» Task directions
Exclude the pictures and retype the entries as written.

» Dataset excerpts
######
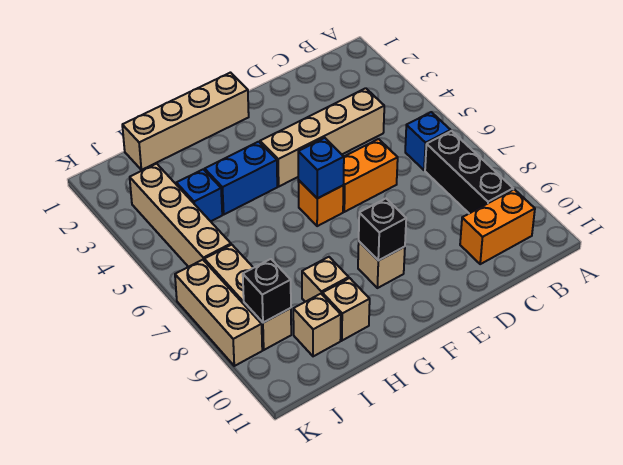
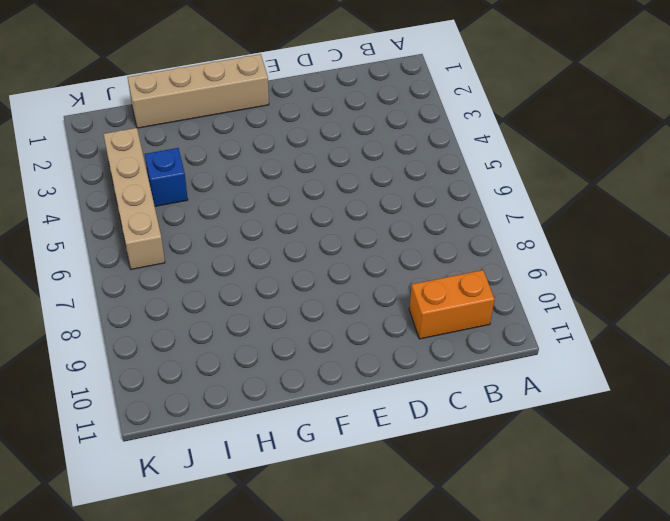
none -> blue brick B6 level 1
none -> black brick B7:B9 level 1
none -> tan brick C4:F4 level 1

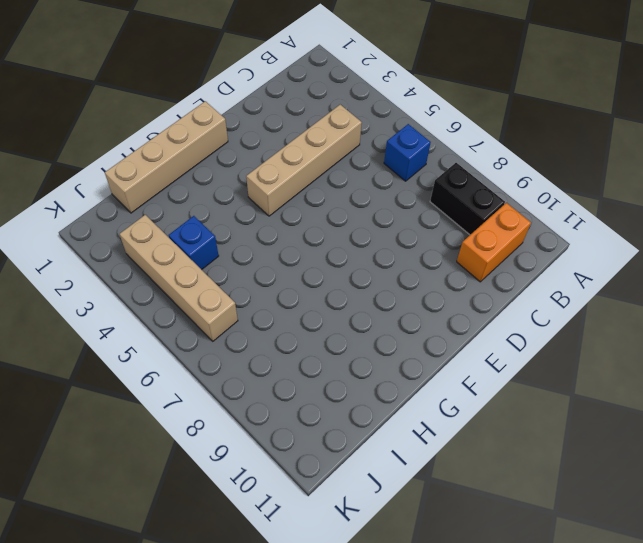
black brick B8:B9 level 1 -> black brick B7:B9 level 1
none -> orange brick D6:E6 level 1
none -> orange brick F6 level 1
none -> tan brick F9 level 1

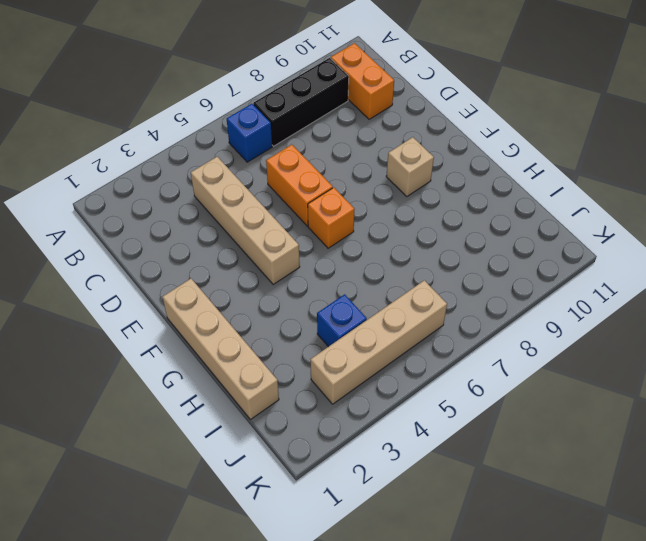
none -> blue brick G4:H4 level 1
none -> tan brick H9 level 1
none -> tan brick H10 level 1

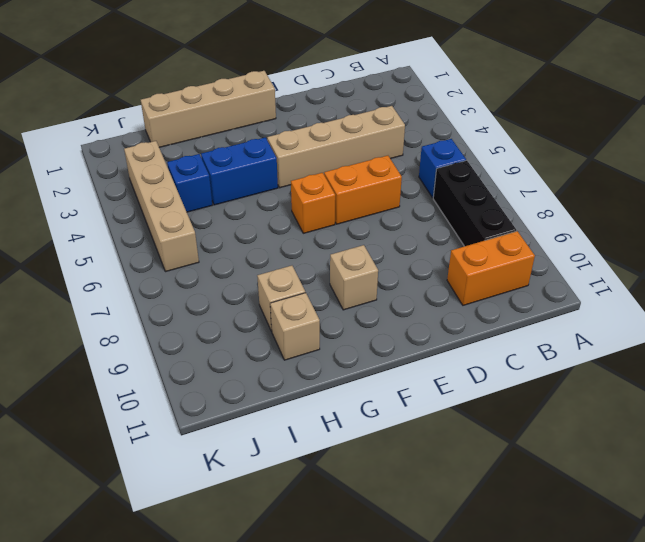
none -> tan brick I10 level 1
none -> tan brick J7:J9 level 1
none -> tan brick K7:K9 level 1

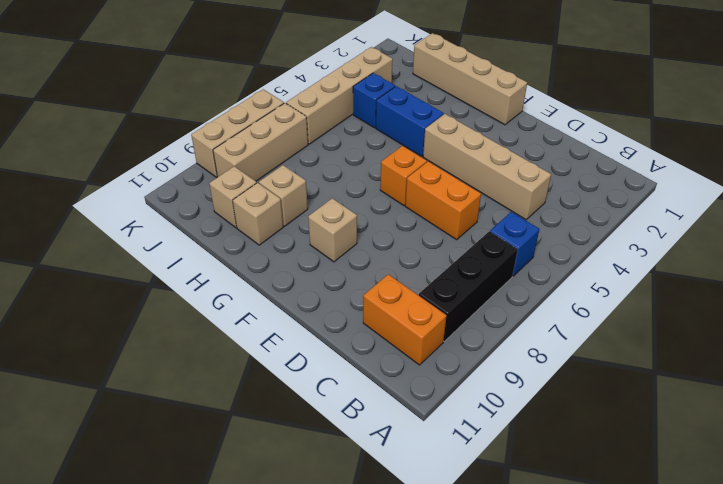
none -> blue brick F6 level 2
none -> black brick F9 level 2
none -> black brick J9 level 2

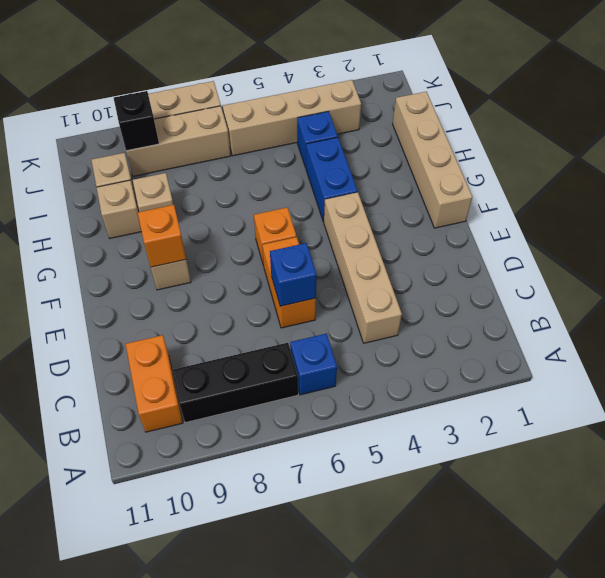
blue brick D6 level 2 -> blue brick F6 level 2
orange brick F9 level 2 -> black brick F9 level 2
######
» Answer space
none -> blue brick B6 level 1
none -> black brick B7:B9 level 1
none -> tan brick C4:F4 level 1

black brick B8:B9 level 1 -> black brick B7:B9 level 1
none -> orange brick D6:E6 level 1
none -> orange brick F6 level 1
none -> tan brick F9 level 1

none -> blue brick G4:H4 level 1
none -> tan brick H9 level 1
none -> tan brick H10 level 1

none -> tan brick I10 level 1
none -> tan brick J7:J9 level 1
none -> tan brick K7:K9 level 1

none -> blue brick F6 level 2
none -> black brick F9 level 2
none -> black brick J9 level 2

blue brick D6 level 2 -> blue brick F6 level 2
orange brick F9 level 2 -> black brick F9 level 2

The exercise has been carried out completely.